- _What is needed_: For the records below, output every line from the one holding "(289, 152) = (381, 317): brown" through the final line, unaltered, and no other lines.

- _Source material_:
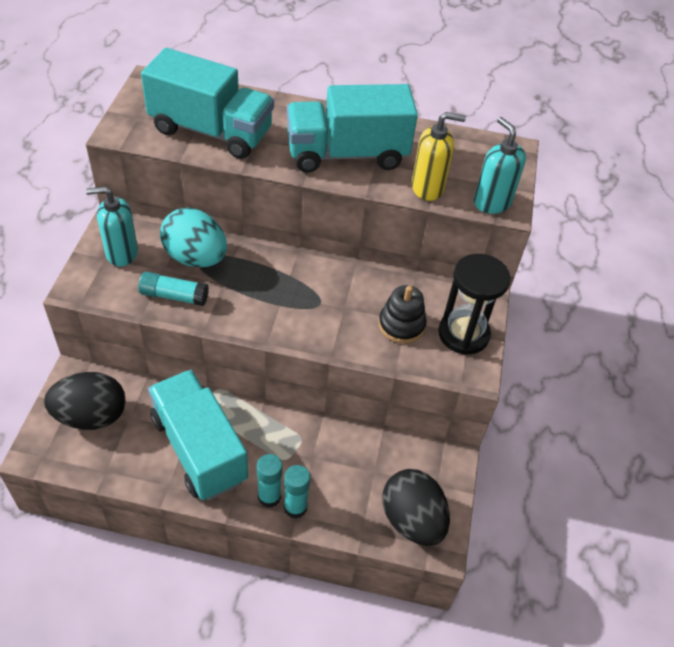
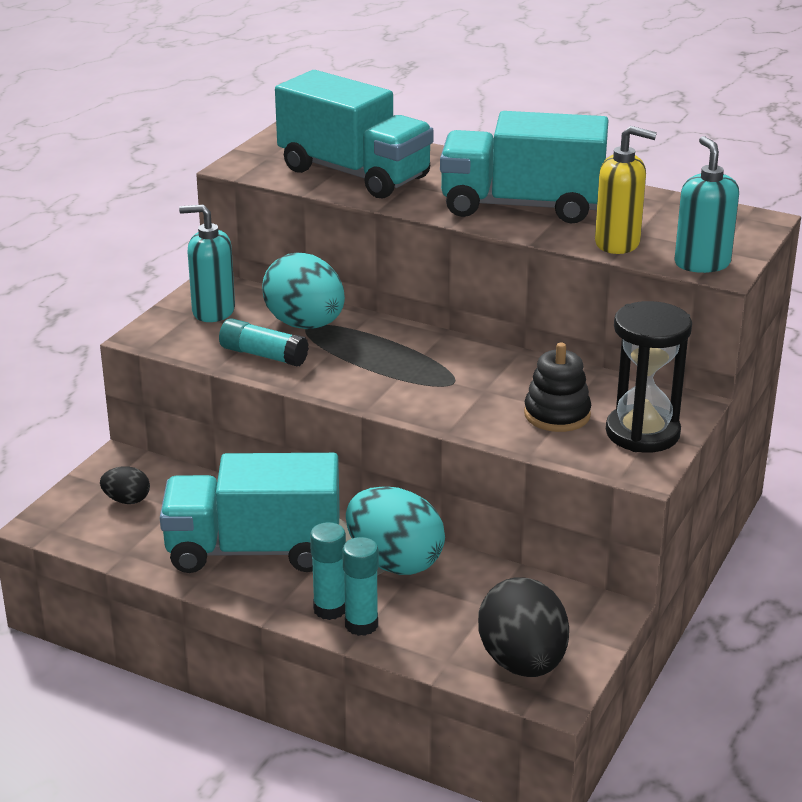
camera: 20 degrees right, 20 degrees down
(91, 416) = (127, 500): black egg -> black egg, size x0.49
(199, 449) = (254, 550): turquoise truck -> turquoise truck turned 75 degrees counterclockwise
(301, 441) = (394, 562): none -> turquoise egg

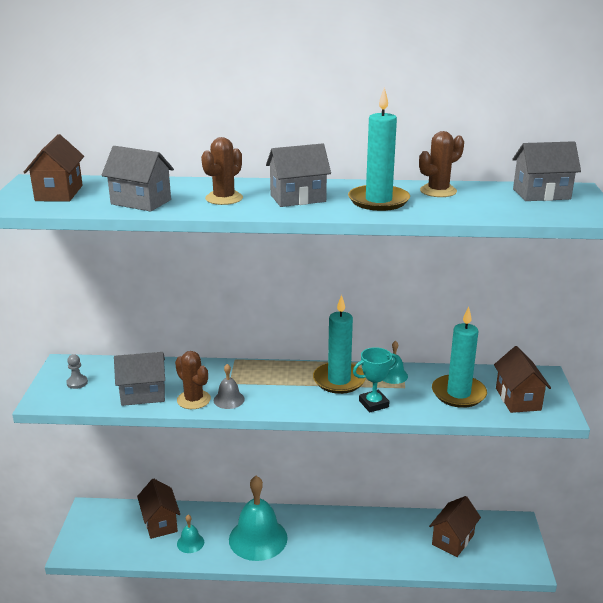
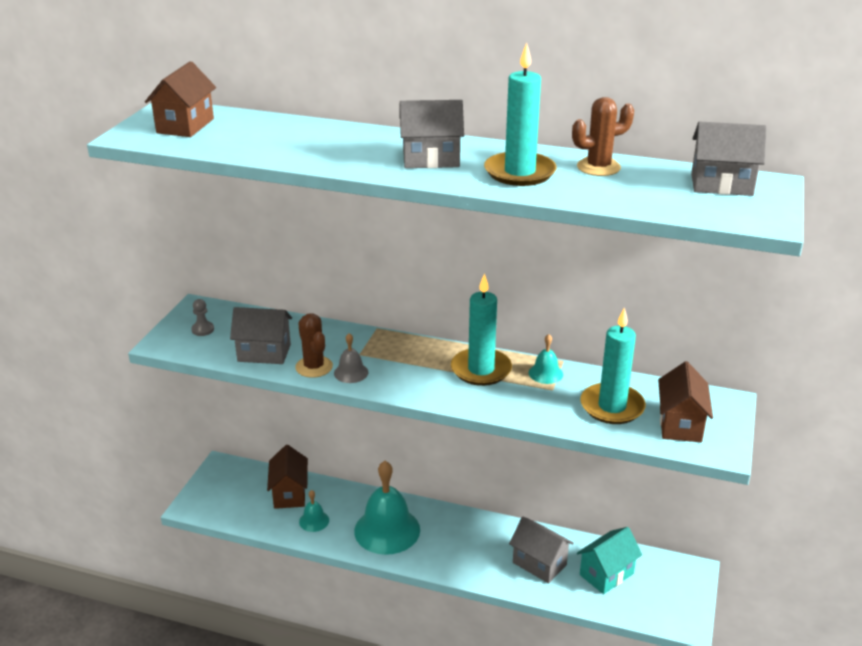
camera: 15 degrees right, 5 degrees up
(141, 202) = (261, 146): grey house -> grey house (539, 563)
(224, 198) = (351, 151): brown cactus -> none
(373, 404) = (507, 403): turquoise trophy -> none
(452, 540) = (606, 574): brown house -> turquoise house

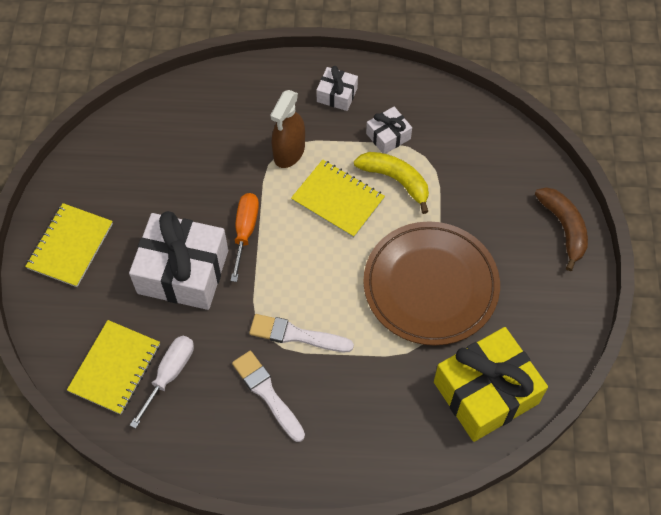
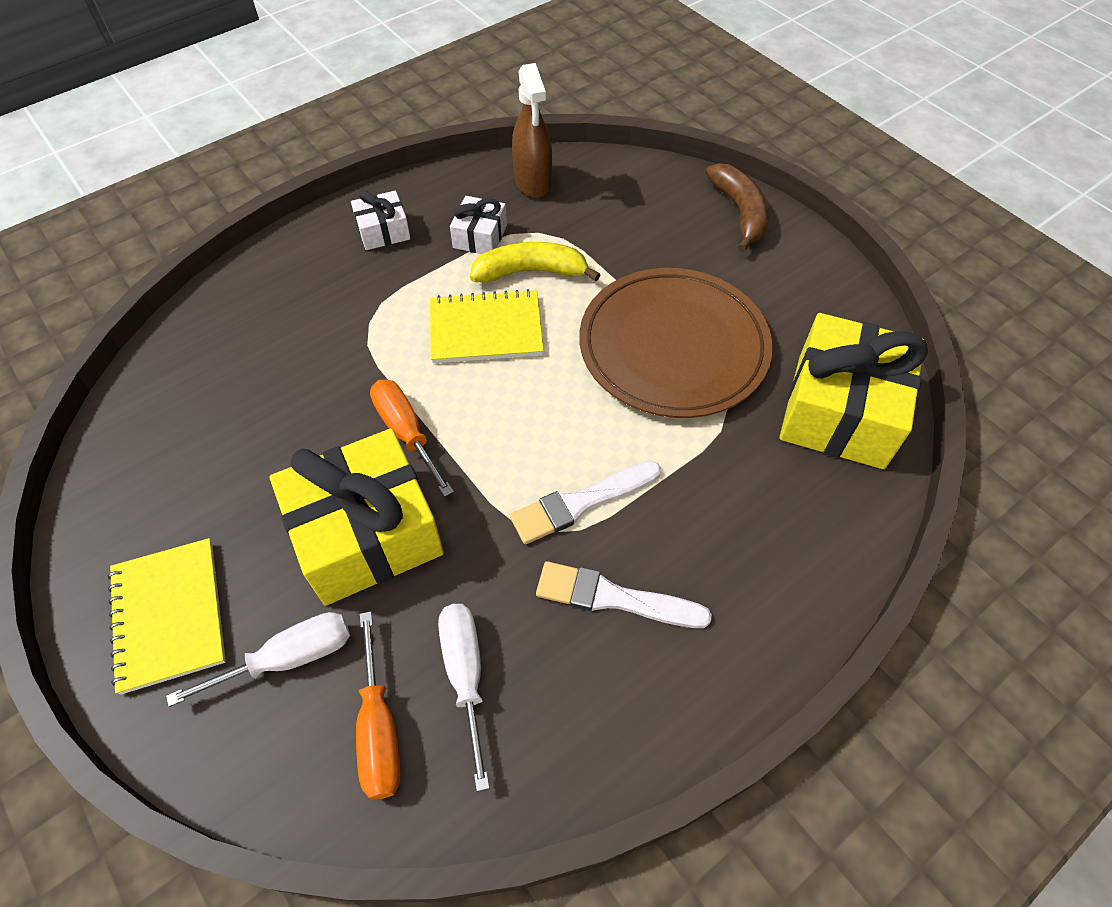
camera: 40 degrees left, 5 degrees down
(103, 306) = (288, 658): none -> white screwdriver
(115, 368) = (379, 729): yellow notebook -> orange screwdriver
(183, 272) = (367, 533): white gift -> yellow gift
(289, 152) = (381, 317): brown spray bottle -> brown spray bottle (533, 181)
(563, 228) = (740, 212): brown banana -> brown banana turned 45 degrees clockwise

- _Result for this exercise_:
(289, 152) = (381, 317): brown spray bottle -> brown spray bottle (533, 181)
(563, 228) = (740, 212): brown banana -> brown banana turned 45 degrees clockwise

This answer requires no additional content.